Instructions to follow
Using the material below, print the line that contains "R3: 2.7k (DGND, N12) -> 51k (DGND, N12)", the line that contains "R6: 33 (DGND, N3) -> 33 (N3, N12)", and every line in between, exactly and nothing else.

Data to process
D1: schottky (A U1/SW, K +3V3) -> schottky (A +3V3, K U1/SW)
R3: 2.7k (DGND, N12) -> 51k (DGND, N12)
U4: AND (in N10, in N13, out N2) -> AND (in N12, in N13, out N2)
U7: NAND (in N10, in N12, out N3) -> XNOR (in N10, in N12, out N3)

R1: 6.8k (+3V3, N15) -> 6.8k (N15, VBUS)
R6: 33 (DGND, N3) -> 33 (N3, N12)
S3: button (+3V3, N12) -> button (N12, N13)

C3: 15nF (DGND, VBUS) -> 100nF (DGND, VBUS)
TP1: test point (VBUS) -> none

* * *

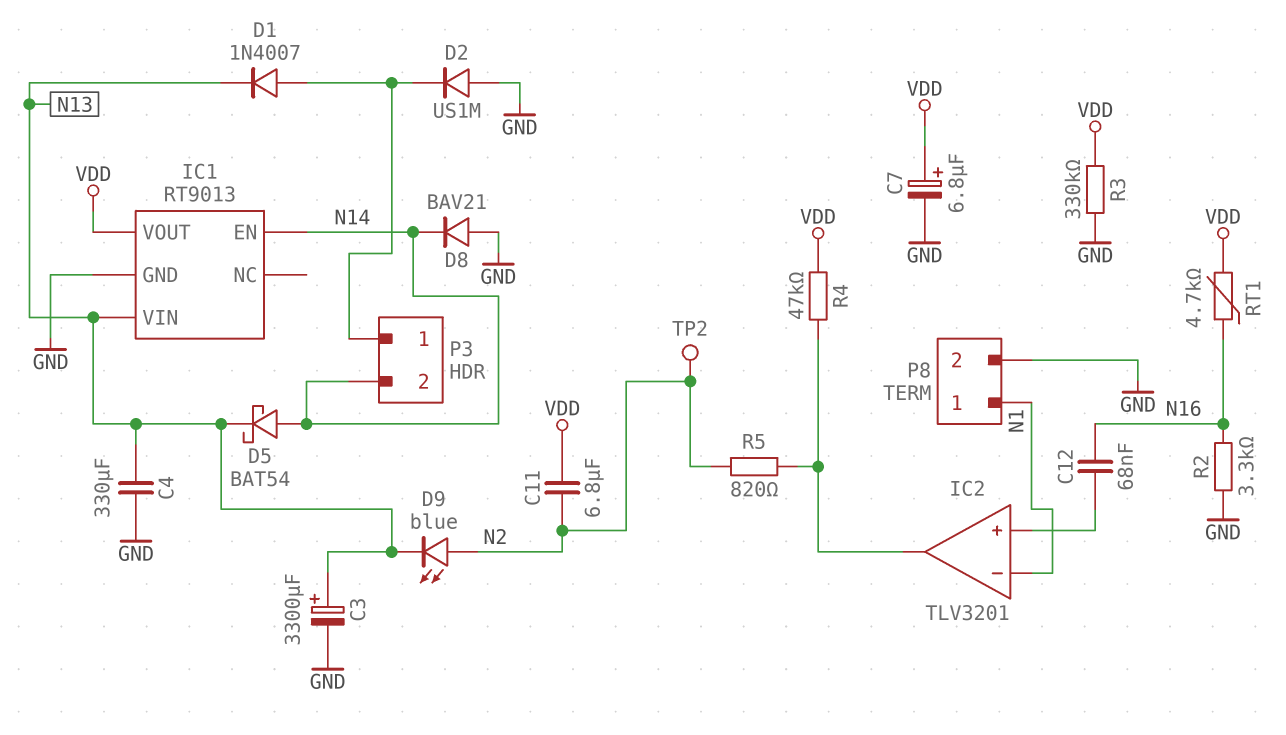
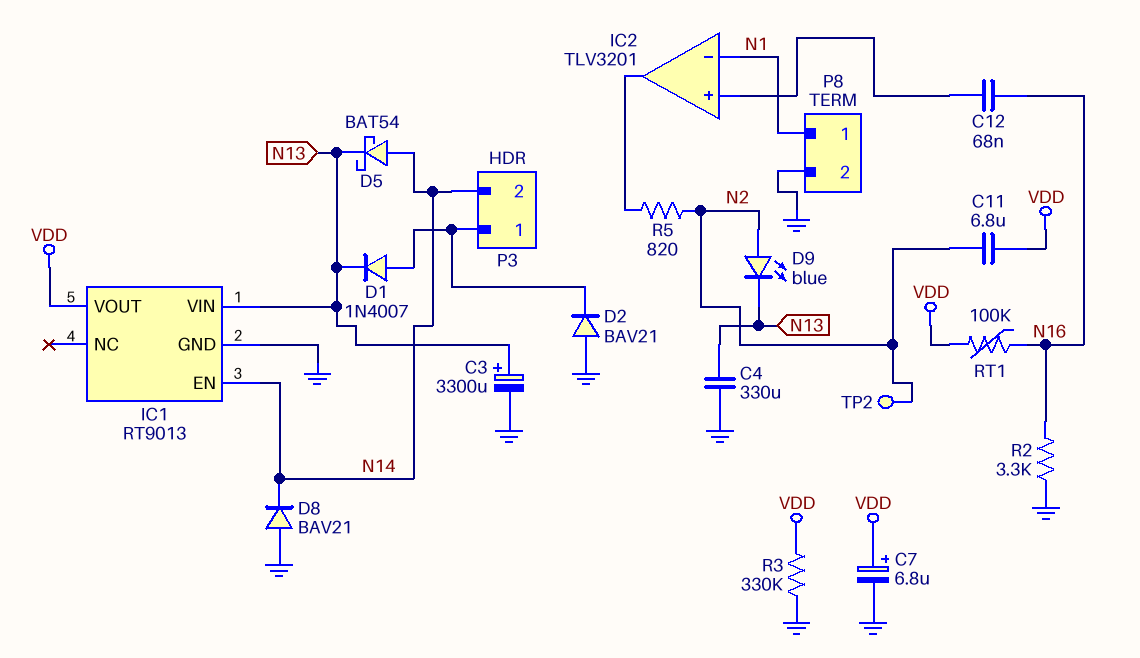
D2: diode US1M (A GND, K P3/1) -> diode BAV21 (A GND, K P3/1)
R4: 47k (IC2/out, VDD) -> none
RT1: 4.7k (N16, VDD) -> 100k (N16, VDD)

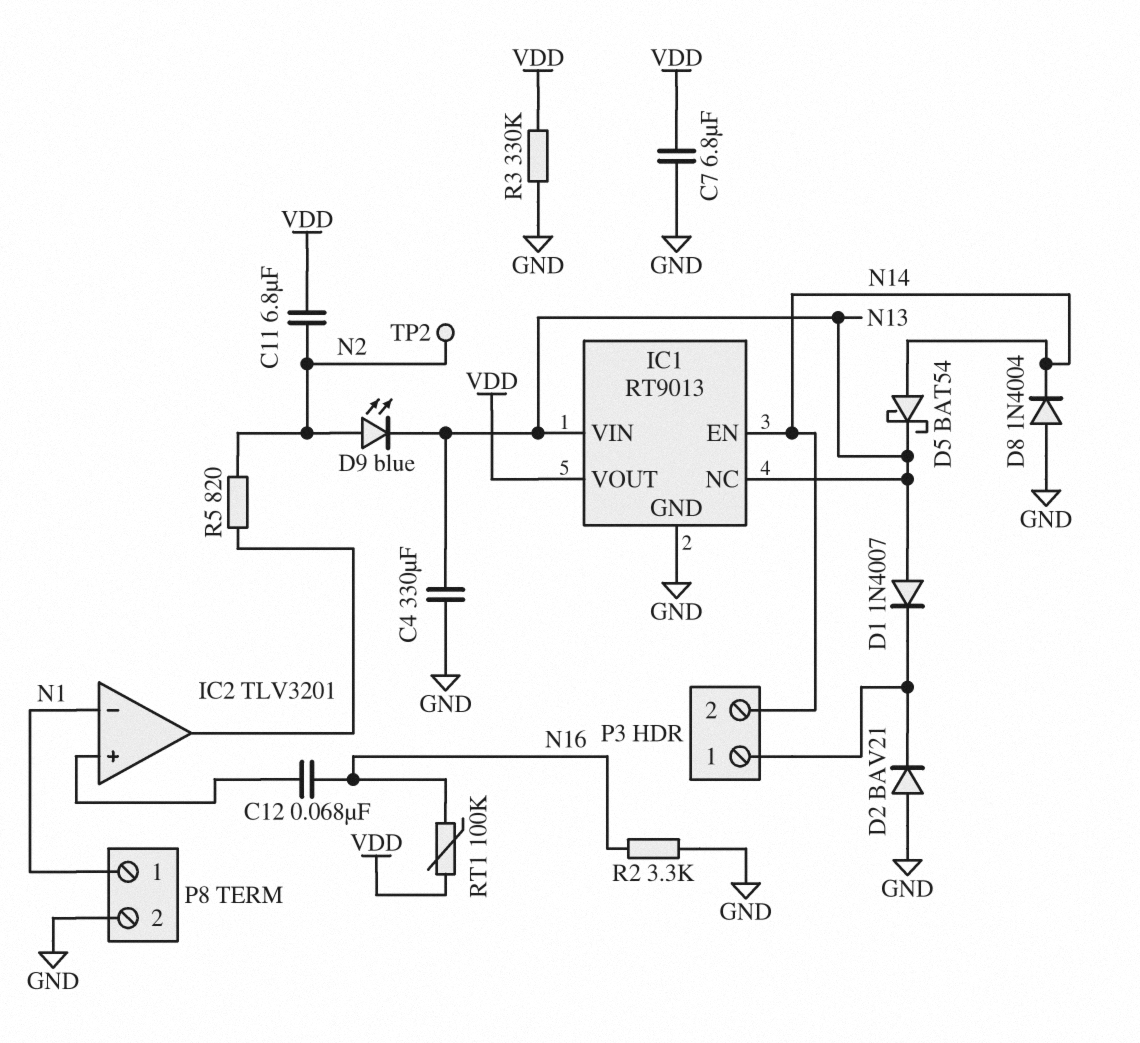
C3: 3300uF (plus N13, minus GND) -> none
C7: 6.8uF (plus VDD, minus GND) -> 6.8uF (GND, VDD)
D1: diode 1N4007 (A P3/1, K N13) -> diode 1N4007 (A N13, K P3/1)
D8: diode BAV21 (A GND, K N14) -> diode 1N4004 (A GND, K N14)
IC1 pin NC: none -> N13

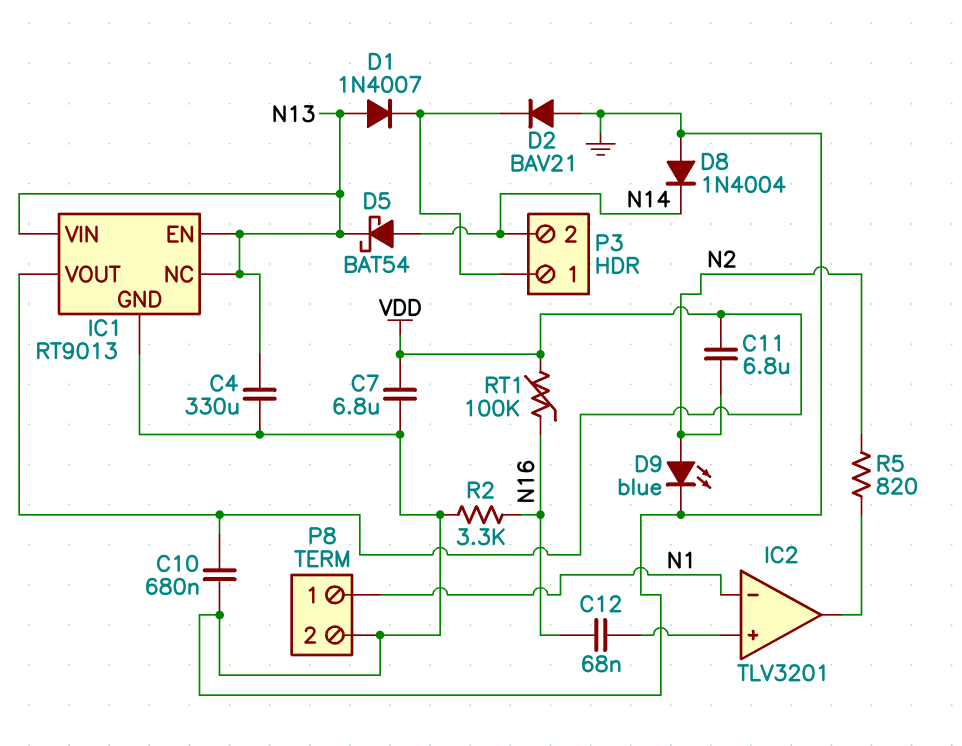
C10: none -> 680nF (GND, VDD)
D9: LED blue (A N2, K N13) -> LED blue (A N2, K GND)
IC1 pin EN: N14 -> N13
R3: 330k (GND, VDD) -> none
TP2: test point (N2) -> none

Response to this exercise
R3: 2.7k (DGND, N12) -> 51k (DGND, N12)
U4: AND (in N10, in N13, out N2) -> AND (in N12, in N13, out N2)
U7: NAND (in N10, in N12, out N3) -> XNOR (in N10, in N12, out N3)

R1: 6.8k (+3V3, N15) -> 6.8k (N15, VBUS)
R6: 33 (DGND, N3) -> 33 (N3, N12)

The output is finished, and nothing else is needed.